§ Written exercise: Only the lines from the one containing "Segment: 'carcinoma'. Return" through the end of the material are to be echoed, each exactly as it appears.
━━━ The data
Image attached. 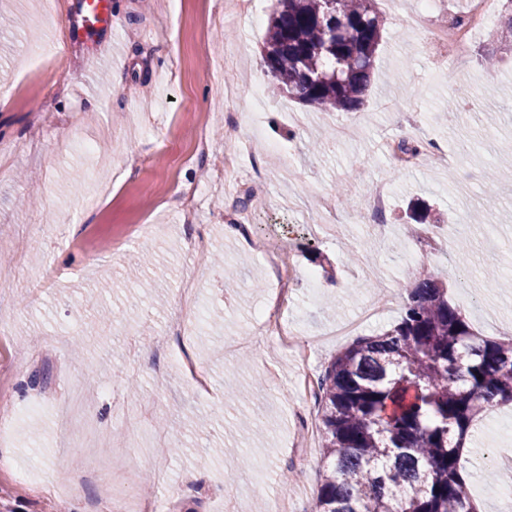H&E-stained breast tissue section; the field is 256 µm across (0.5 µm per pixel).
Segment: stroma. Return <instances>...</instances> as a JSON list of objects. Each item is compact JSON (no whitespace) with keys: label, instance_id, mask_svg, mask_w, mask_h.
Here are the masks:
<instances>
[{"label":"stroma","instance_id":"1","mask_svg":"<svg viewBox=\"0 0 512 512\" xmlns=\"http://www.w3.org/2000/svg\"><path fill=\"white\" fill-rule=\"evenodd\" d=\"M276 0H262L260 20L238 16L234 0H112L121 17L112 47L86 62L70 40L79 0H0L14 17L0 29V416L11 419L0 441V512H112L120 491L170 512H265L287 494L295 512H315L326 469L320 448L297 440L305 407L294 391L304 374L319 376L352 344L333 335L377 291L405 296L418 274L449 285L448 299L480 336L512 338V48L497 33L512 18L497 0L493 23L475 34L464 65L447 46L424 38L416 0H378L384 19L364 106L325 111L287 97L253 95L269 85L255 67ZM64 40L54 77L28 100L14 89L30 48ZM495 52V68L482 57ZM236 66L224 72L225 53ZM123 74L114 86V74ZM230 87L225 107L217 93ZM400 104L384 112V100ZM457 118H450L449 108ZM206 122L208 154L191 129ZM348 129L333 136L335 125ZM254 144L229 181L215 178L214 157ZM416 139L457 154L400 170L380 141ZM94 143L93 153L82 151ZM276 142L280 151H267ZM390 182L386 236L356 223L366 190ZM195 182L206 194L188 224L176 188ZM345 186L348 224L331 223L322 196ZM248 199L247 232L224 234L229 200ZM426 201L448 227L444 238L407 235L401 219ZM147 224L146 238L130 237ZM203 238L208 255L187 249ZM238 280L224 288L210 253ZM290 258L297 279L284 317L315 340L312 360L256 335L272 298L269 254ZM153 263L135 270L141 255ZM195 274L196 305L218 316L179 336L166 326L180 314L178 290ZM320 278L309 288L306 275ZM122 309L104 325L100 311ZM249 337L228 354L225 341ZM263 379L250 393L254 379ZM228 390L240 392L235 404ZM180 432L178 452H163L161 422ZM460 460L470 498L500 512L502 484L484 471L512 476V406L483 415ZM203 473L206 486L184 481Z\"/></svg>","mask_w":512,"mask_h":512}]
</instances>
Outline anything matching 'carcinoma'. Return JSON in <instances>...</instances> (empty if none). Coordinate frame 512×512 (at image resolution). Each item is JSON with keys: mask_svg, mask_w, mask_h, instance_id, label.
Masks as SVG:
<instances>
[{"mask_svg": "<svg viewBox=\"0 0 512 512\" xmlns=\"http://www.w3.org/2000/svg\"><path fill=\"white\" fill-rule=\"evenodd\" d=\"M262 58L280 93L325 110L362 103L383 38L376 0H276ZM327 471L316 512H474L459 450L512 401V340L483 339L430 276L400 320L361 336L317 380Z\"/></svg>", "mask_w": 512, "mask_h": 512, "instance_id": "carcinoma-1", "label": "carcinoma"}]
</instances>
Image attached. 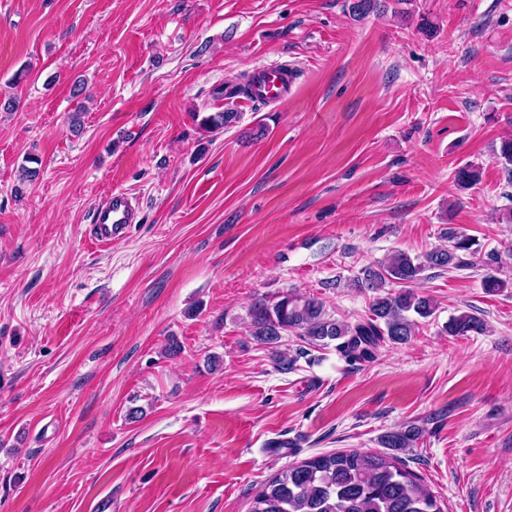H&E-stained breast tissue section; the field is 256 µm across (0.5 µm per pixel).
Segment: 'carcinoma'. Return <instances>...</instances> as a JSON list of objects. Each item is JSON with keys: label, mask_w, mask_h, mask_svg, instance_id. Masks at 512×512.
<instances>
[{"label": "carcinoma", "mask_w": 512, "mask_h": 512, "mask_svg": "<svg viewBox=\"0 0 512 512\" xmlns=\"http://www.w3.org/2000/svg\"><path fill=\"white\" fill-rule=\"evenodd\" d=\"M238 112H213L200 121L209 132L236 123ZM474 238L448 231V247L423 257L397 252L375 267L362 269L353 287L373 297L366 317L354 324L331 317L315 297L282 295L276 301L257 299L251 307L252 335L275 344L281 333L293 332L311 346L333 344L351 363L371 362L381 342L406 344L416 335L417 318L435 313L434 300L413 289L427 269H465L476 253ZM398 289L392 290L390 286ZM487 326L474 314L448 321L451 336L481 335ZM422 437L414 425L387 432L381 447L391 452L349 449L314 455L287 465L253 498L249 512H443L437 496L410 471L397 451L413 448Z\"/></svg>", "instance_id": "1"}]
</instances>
━━━━━━
§ Finished answer:
Segment: 'carcinoma'. Return <instances>...</instances> as a JSON list of objects. Each item is JSON with keys: label, mask_w, mask_h, mask_svg, instance_id. Masks at 512×512.
<instances>
[{"label": "carcinoma", "mask_w": 512, "mask_h": 512, "mask_svg": "<svg viewBox=\"0 0 512 512\" xmlns=\"http://www.w3.org/2000/svg\"><path fill=\"white\" fill-rule=\"evenodd\" d=\"M238 112H213L200 121L209 132L236 123ZM474 238L448 231V247L423 257L397 252L375 267L362 269L353 287L373 297L366 317L354 324L331 317L315 297L282 295L276 301L257 299L251 307L252 335L275 344L281 333L293 332L311 346L333 344L351 363L371 362L381 342L406 344L416 335L417 318L435 313L434 300L413 289L427 269H465L476 253ZM398 289L392 290L390 286ZM487 326L474 314L448 321L451 336L481 335ZM422 437L414 425L387 432L381 447L391 452L349 449L314 455L287 465L253 498L249 512H443L437 496L410 471L397 451L413 448Z\"/></svg>", "instance_id": "1"}]
</instances>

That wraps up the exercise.